* [Activity] Repeat the entries without change, omitting the pictures.

(Object state change records)
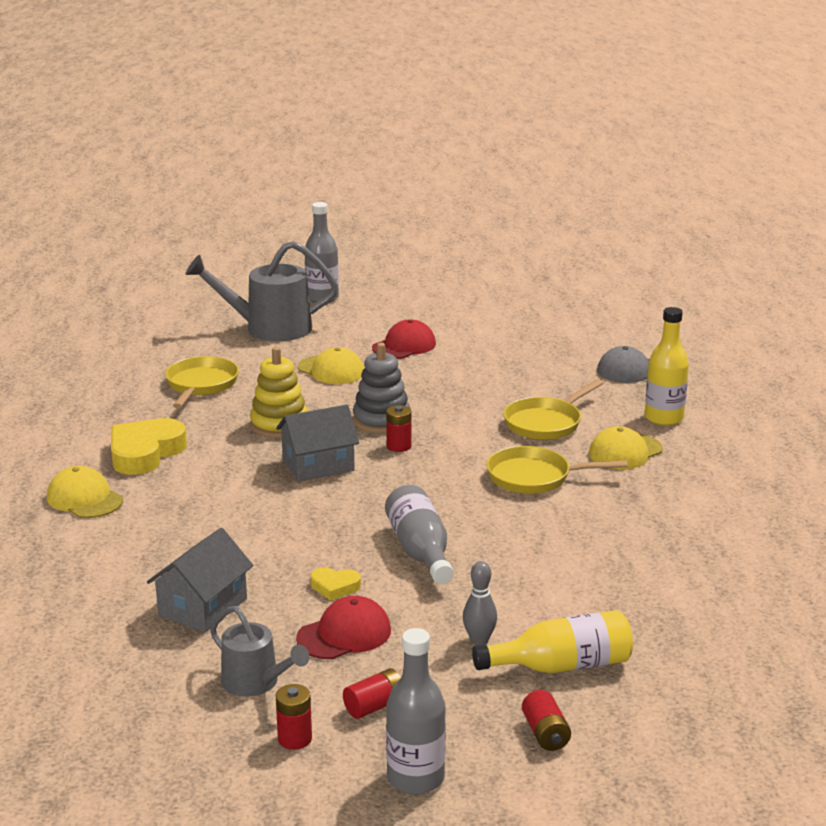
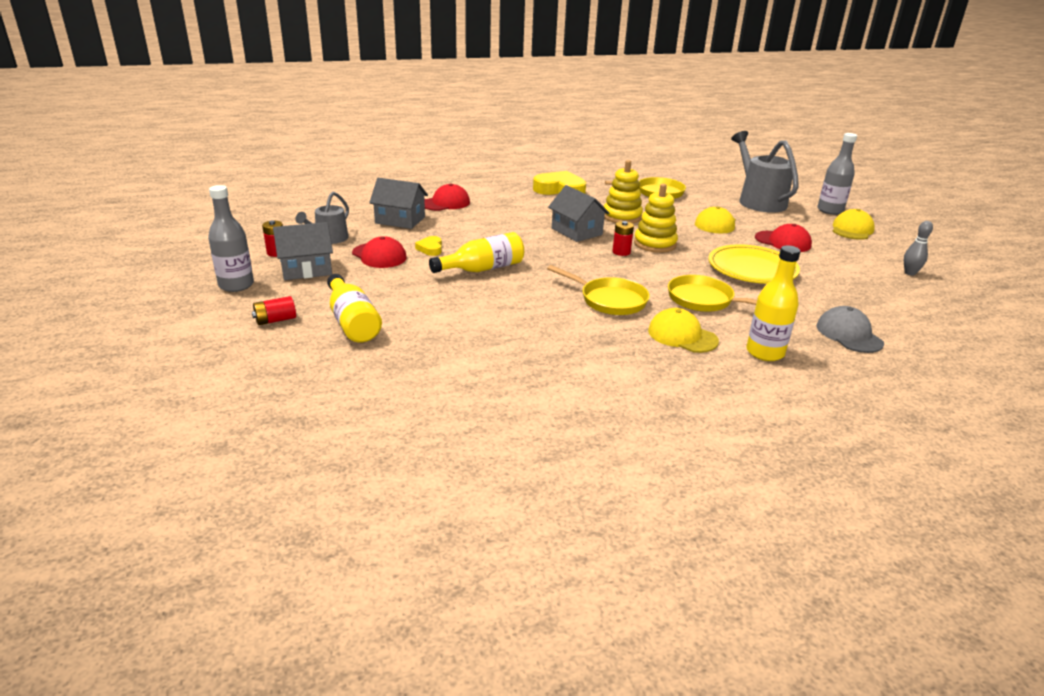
camera: 75 degrees right, 5 degrees up
(84, 499) = (500, 184): yellow cap -> yellow cap (852, 229)
(146, 558) = (445, 203): none -> red cap
(374, 706) = (306, 269): red battery -> grey house
(381, 420) = (655, 244): grey stacking toy -> yellow stacking toy
(420, 551) = (482, 269): grey bottle -> yellow bottle
(474, 380) = (752, 269): none -> yellow plate
(479, 640) = (379, 294): grey bowling pin -> grey bowling pin (910, 273)
(534, 477) = (609, 300): yellow pan -> yellow pan turned 135 degrees clockwise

* [Written solution]
camera: 75 degrees right, 5 degrees up
(84, 499) = (500, 184): yellow cap -> yellow cap (852, 229)
(146, 558) = (445, 203): none -> red cap
(374, 706) = (306, 269): red battery -> grey house
(381, 420) = (655, 244): grey stacking toy -> yellow stacking toy
(420, 551) = (482, 269): grey bottle -> yellow bottle
(474, 380) = (752, 269): none -> yellow plate
(479, 640) = (379, 294): grey bowling pin -> grey bowling pin (910, 273)
(534, 477) = (609, 300): yellow pan -> yellow pan turned 135 degrees clockwise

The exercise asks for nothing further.